[Modification records]

------------------------------

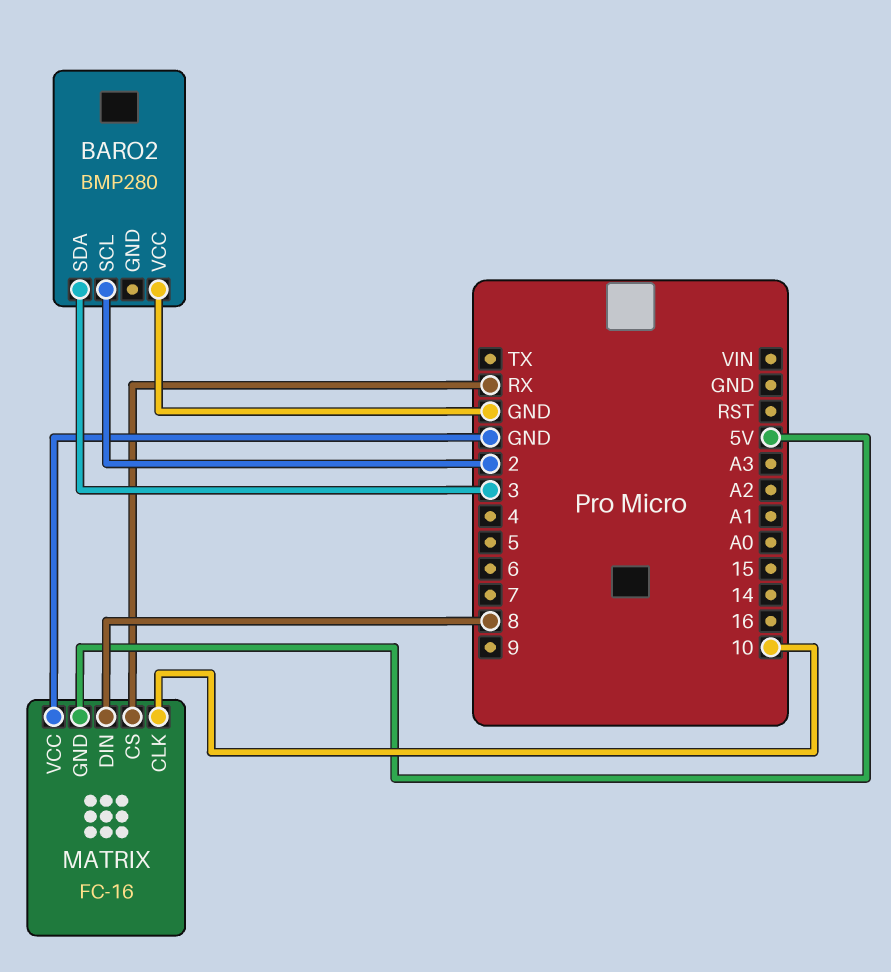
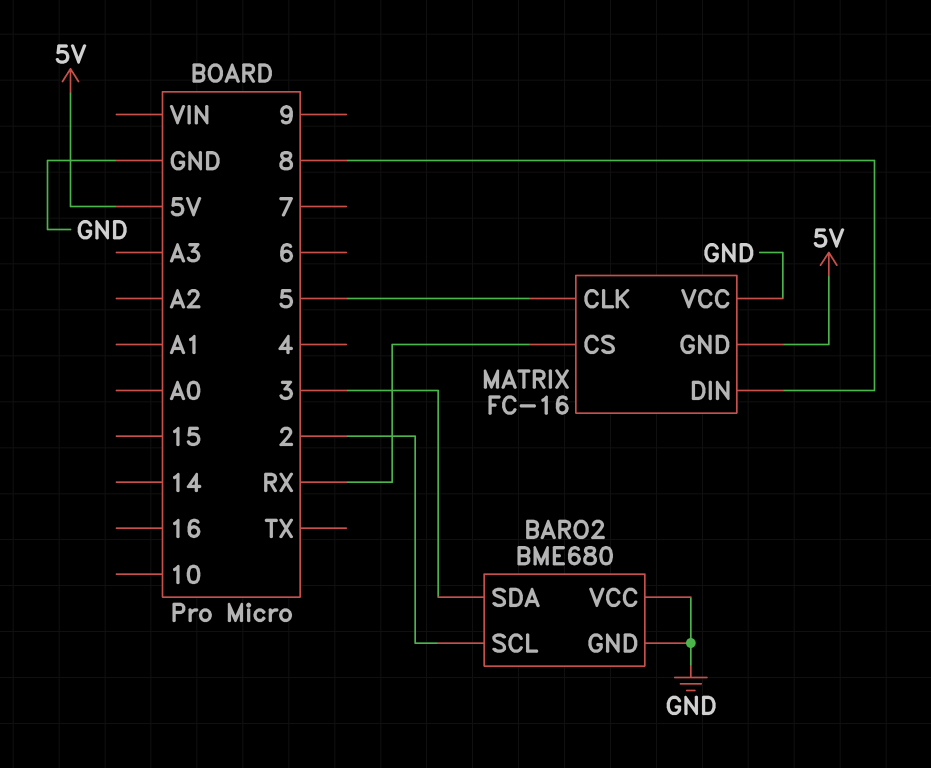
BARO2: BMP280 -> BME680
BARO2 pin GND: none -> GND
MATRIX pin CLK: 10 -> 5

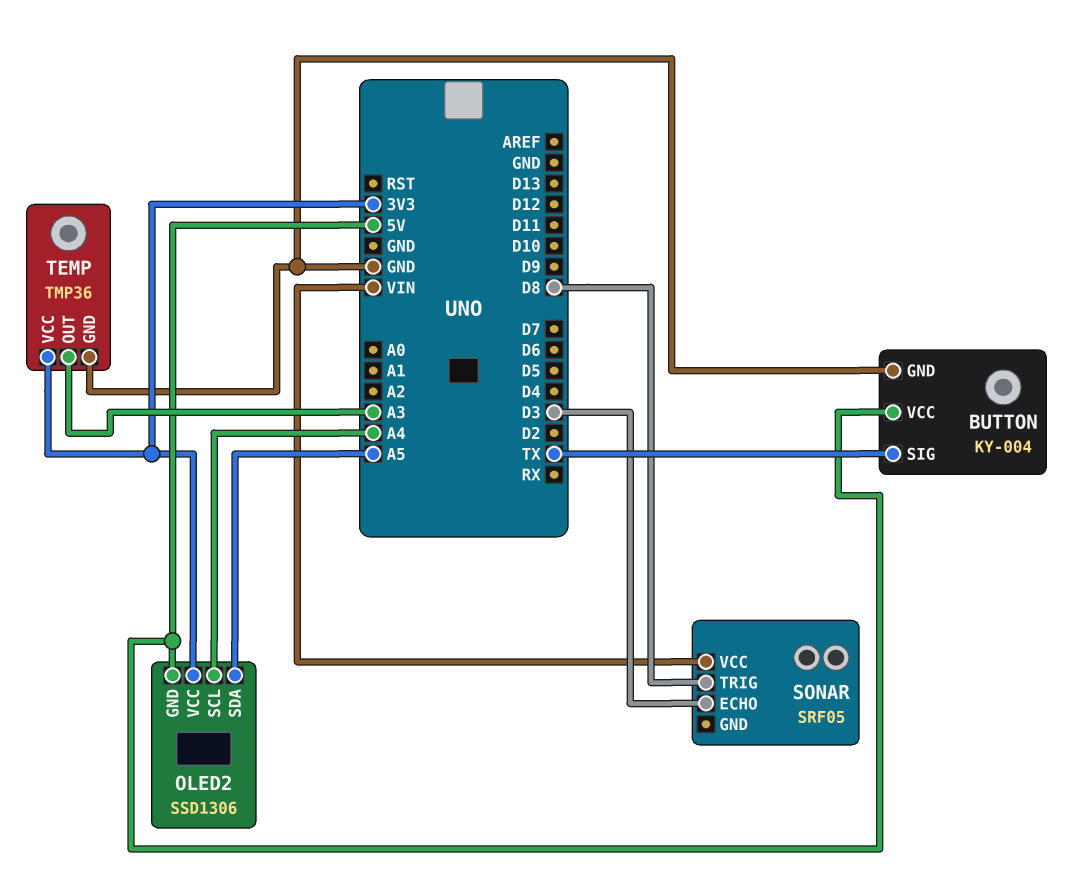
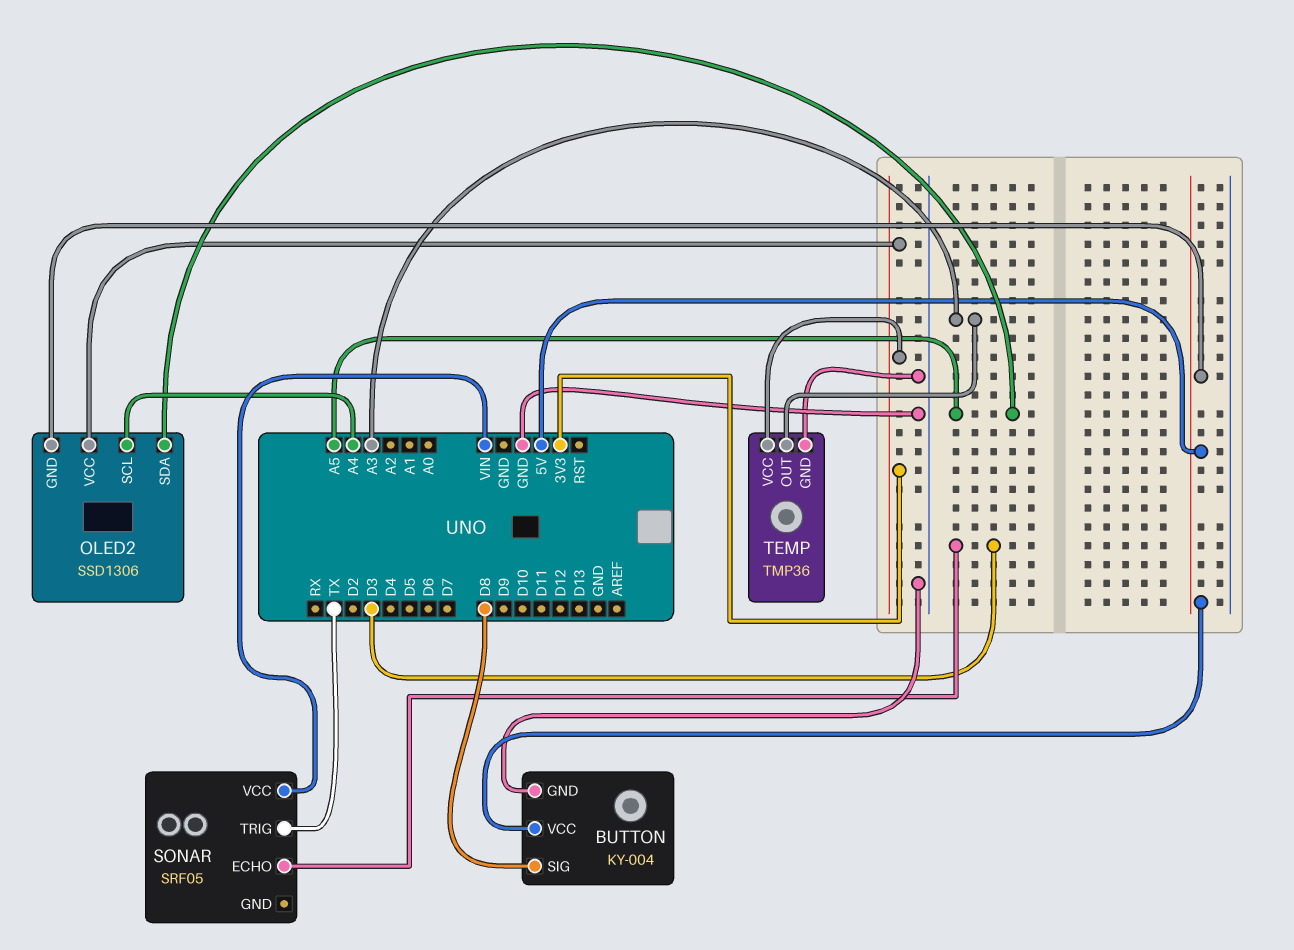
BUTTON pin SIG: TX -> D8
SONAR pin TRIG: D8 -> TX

------------------------------

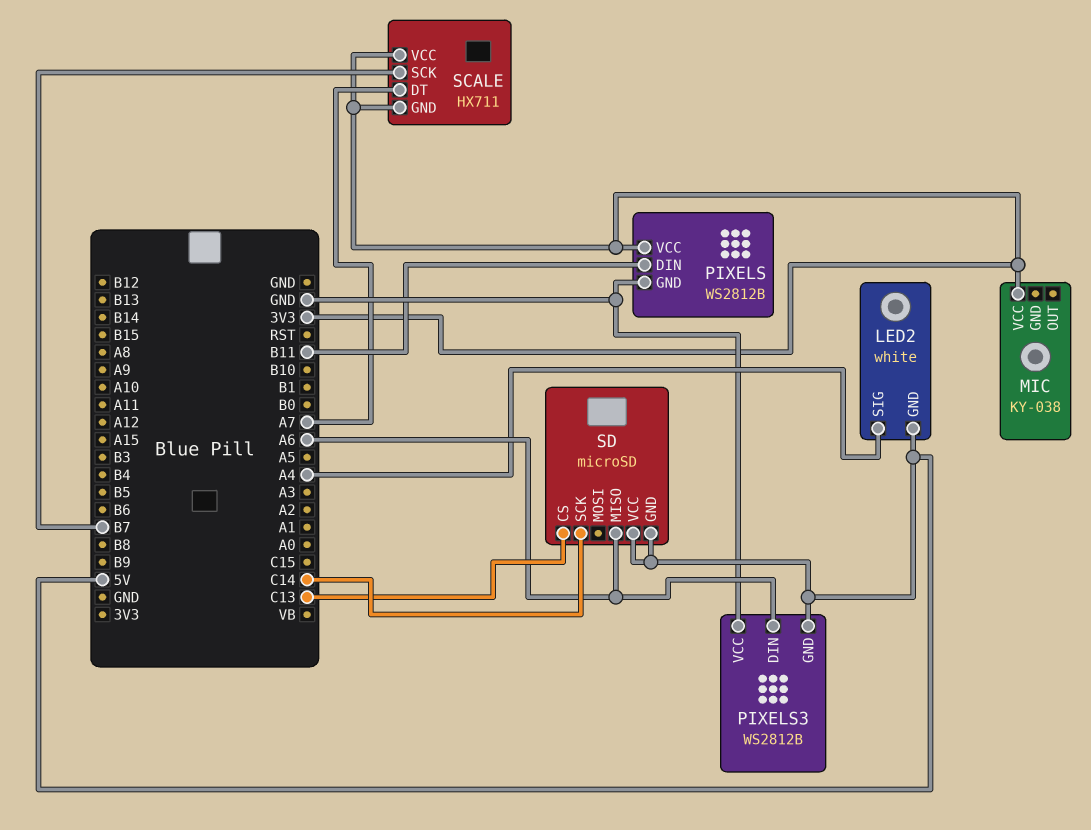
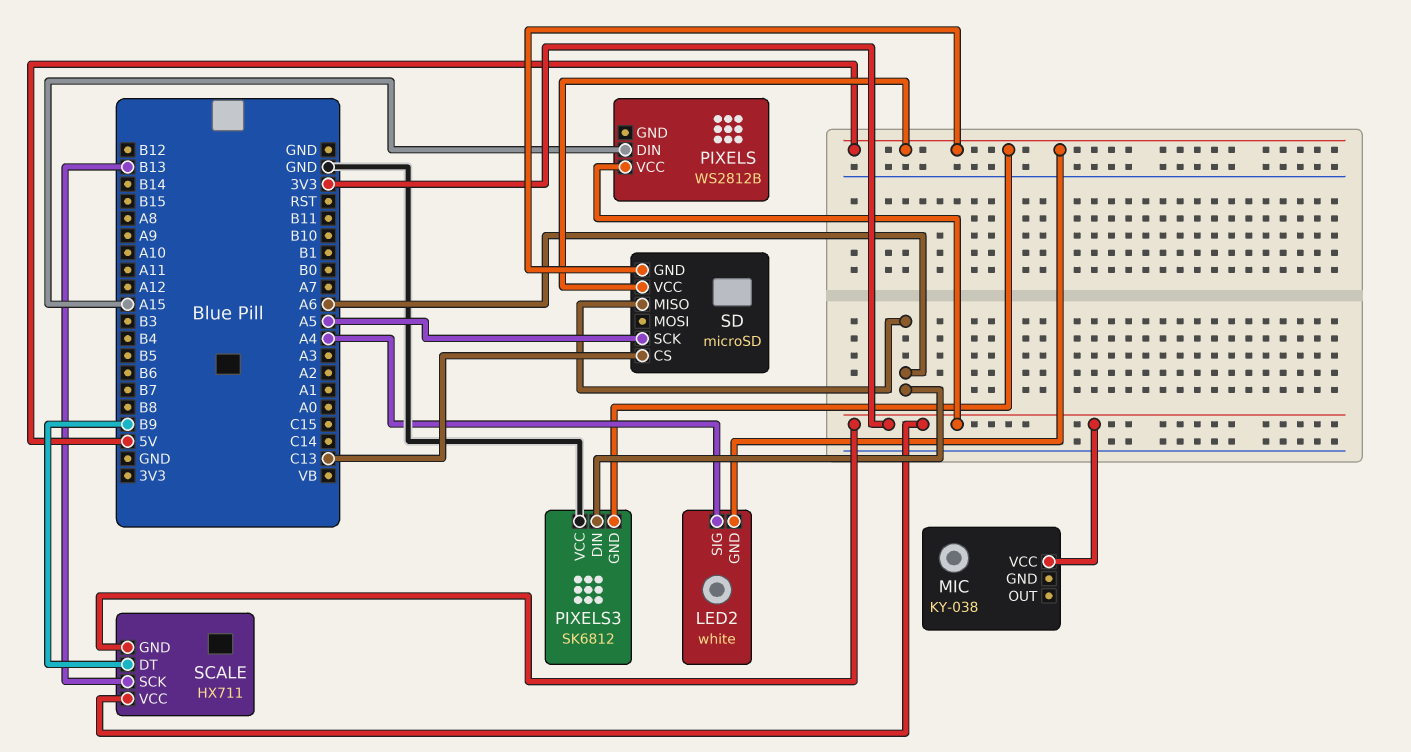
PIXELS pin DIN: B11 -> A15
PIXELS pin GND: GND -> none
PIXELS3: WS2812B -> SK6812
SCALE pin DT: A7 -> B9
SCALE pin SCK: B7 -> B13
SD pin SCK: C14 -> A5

------------------------------

Requirement = Would you please repeat exactly the lines above, starting at the line with "PIXELS3: WS2812B -> SK6812" and stopping at the line with "SD pin SCK: C14 -> A5", both included?

Output for this exercise =
PIXELS3: WS2812B -> SK6812
SCALE pin DT: A7 -> B9
SCALE pin SCK: B7 -> B13
SD pin SCK: C14 -> A5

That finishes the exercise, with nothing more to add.